Your objective: Find the string "black" in the data, and copy out each line that has it.

[[ Material for this exercise, beginning ]]

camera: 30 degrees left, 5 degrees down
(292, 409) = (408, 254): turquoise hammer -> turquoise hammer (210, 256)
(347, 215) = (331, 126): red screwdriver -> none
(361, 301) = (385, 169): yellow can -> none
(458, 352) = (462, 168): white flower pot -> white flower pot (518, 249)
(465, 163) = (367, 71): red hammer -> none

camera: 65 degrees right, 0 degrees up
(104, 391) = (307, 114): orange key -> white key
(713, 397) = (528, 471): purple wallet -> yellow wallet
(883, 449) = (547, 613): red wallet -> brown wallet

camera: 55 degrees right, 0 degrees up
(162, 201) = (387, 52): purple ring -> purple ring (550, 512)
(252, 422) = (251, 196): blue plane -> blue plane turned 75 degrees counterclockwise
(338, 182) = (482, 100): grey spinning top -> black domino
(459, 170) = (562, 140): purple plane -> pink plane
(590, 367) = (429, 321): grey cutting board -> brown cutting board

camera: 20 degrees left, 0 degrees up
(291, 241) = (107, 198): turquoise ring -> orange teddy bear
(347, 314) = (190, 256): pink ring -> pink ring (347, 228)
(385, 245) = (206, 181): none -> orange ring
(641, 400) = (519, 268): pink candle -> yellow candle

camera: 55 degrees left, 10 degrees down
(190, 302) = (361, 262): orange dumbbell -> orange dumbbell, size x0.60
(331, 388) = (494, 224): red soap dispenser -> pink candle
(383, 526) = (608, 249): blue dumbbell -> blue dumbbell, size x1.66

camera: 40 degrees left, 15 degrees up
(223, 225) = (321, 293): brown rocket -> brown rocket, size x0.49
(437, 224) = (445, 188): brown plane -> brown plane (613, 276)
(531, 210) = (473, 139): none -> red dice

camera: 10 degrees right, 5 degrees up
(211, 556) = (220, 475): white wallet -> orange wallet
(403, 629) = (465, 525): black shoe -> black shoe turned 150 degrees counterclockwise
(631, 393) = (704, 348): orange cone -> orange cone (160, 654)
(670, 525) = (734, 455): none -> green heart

[[ Material for this exercise, end ]]

Problem solution:
(338, 182) = (482, 100): grey spinning top -> black domino
(403, 629) = (465, 525): black shoe -> black shoe turned 150 degrees counterclockwise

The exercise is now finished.